MATERIALS PROVIDED START

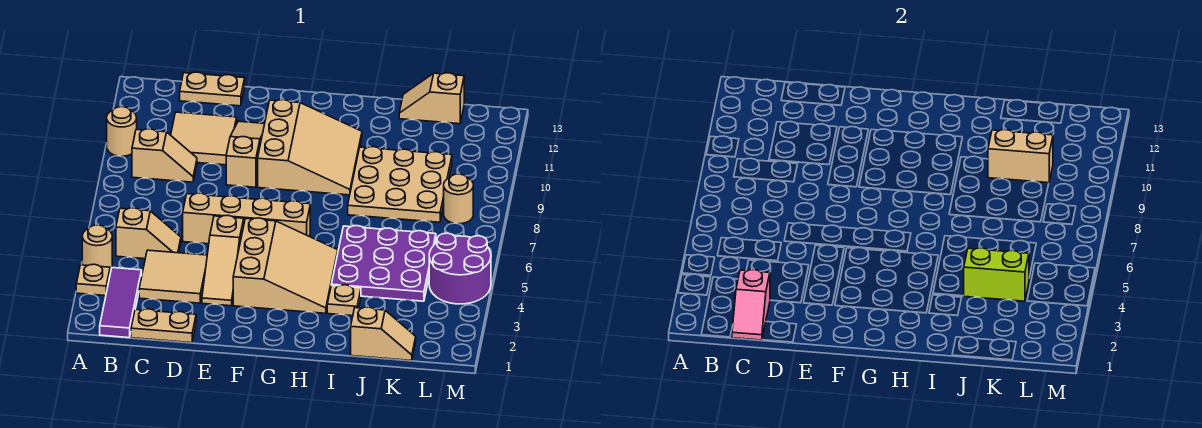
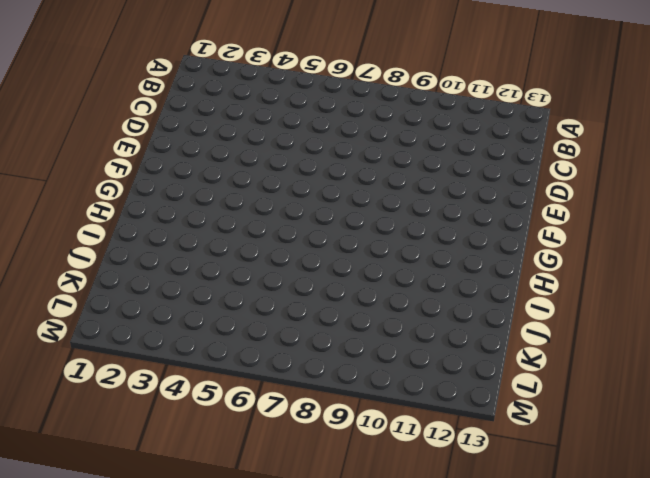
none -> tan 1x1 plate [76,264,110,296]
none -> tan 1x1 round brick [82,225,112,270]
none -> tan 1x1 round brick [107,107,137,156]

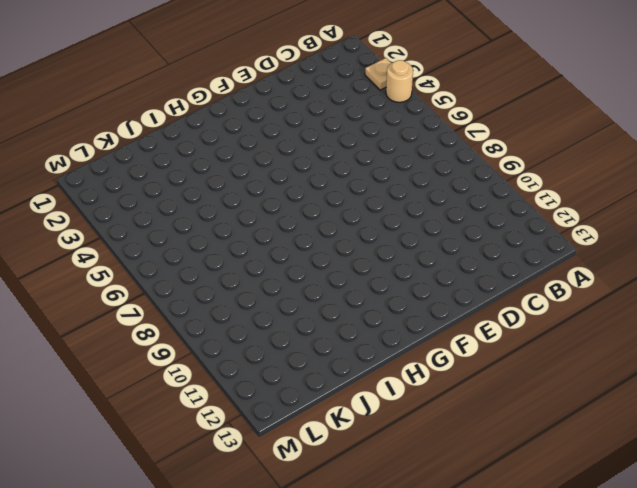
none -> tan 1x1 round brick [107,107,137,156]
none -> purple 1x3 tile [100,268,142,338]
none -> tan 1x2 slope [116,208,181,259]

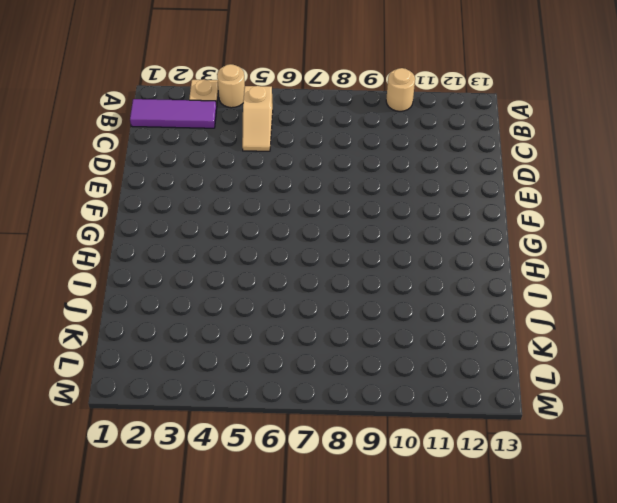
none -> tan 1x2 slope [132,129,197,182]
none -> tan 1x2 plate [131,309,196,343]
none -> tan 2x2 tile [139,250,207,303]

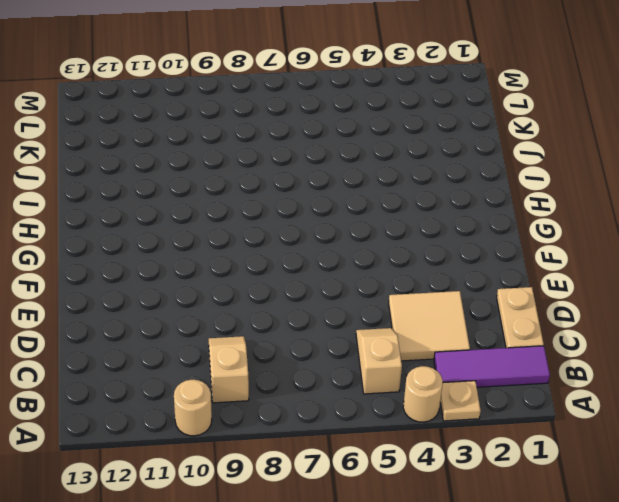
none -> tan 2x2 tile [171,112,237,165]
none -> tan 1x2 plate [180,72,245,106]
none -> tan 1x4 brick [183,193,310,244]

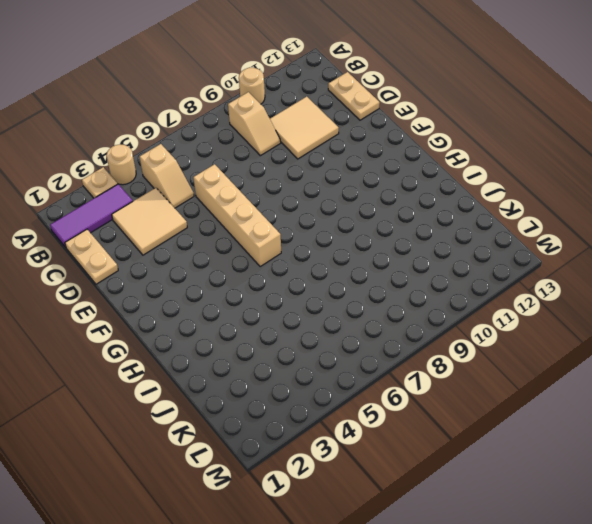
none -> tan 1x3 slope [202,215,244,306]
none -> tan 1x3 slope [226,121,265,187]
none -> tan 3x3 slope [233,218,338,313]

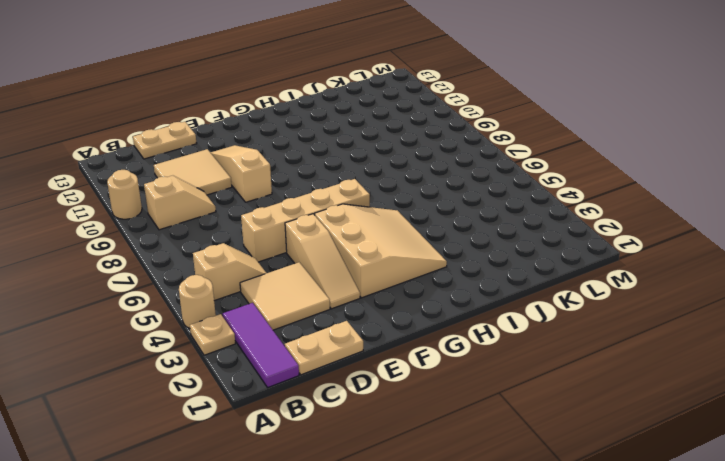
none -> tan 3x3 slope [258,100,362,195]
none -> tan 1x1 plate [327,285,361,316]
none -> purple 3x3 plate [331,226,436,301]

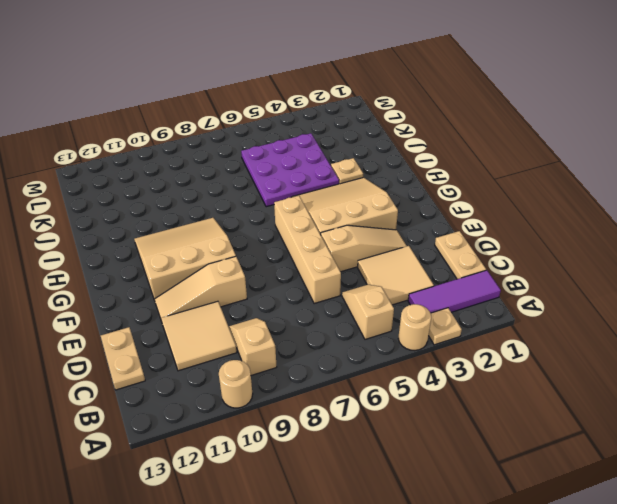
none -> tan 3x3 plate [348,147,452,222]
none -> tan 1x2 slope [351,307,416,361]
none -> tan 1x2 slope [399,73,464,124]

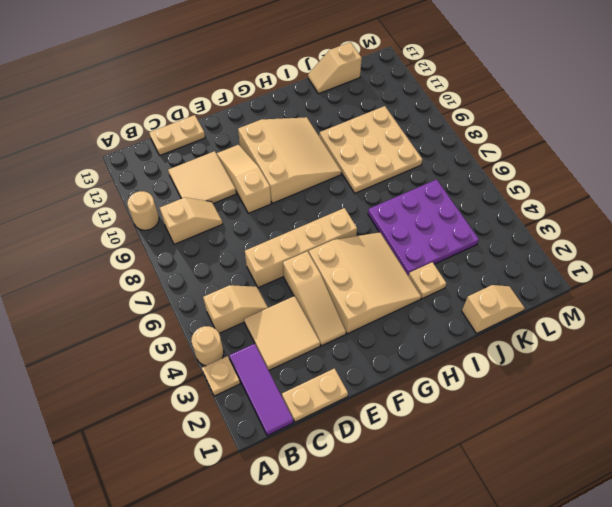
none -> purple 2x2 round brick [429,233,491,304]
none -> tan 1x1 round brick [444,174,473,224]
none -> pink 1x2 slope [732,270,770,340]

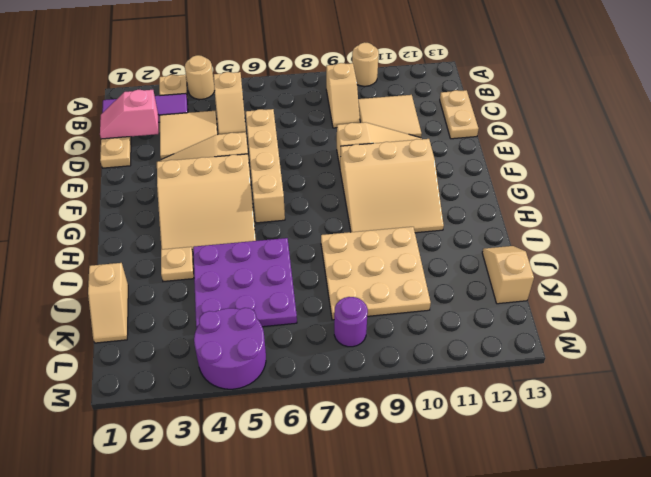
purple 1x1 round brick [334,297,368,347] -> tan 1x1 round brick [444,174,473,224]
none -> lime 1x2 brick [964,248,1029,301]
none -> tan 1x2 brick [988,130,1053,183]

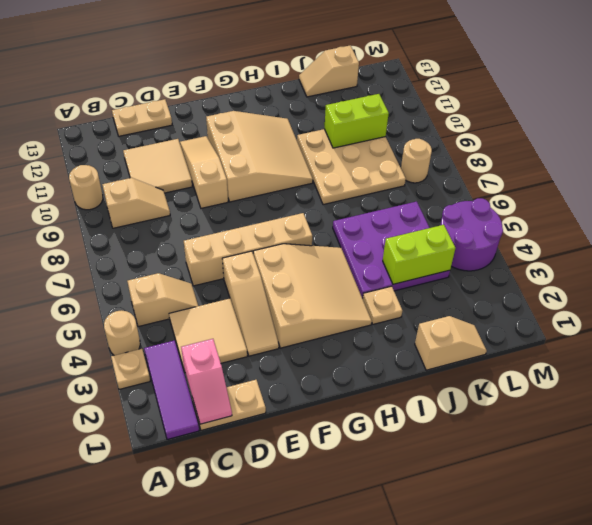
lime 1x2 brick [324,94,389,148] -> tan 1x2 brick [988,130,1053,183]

MATERIALS PROVIDED END

* EXERCISE PROMPT: Print each record exactly as it stands, omitting the pictures.

* SOLUTION TO THE EXERCISE:
none -> tan 1x1 plate [76,264,110,296]
none -> tan 1x1 round brick [82,225,112,270]
none -> tan 1x1 round brick [107,107,137,156]

none -> tan 1x1 round brick [107,107,137,156]
none -> purple 1x3 tile [100,268,142,338]
none -> tan 1x2 slope [116,208,181,259]

none -> tan 1x2 slope [132,129,197,182]
none -> tan 1x2 plate [131,309,196,343]
none -> tan 2x2 tile [139,250,207,303]

none -> tan 2x2 tile [171,112,237,165]
none -> tan 1x2 plate [180,72,245,106]
none -> tan 1x4 brick [183,193,310,244]

none -> tan 1x3 slope [202,215,244,306]
none -> tan 1x3 slope [226,121,265,187]
none -> tan 3x3 slope [233,218,338,313]

none -> tan 3x3 slope [258,100,362,195]
none -> tan 1x1 plate [327,285,361,316]
none -> purple 3x3 plate [331,226,436,301]

none -> tan 3x3 plate [348,147,452,222]
none -> tan 1x2 slope [351,307,416,361]
none -> tan 1x2 slope [399,73,464,124]

none -> purple 2x2 round brick [429,233,491,304]
none -> tan 1x1 round brick [444,174,473,224]
none -> pink 1x2 slope [732,270,770,340]

purple 1x1 round brick [334,297,368,347] -> tan 1x1 round brick [444,174,473,224]
none -> lime 1x2 brick [964,248,1029,301]
none -> tan 1x2 brick [988,130,1053,183]

lime 1x2 brick [324,94,389,148] -> tan 1x2 brick [988,130,1053,183]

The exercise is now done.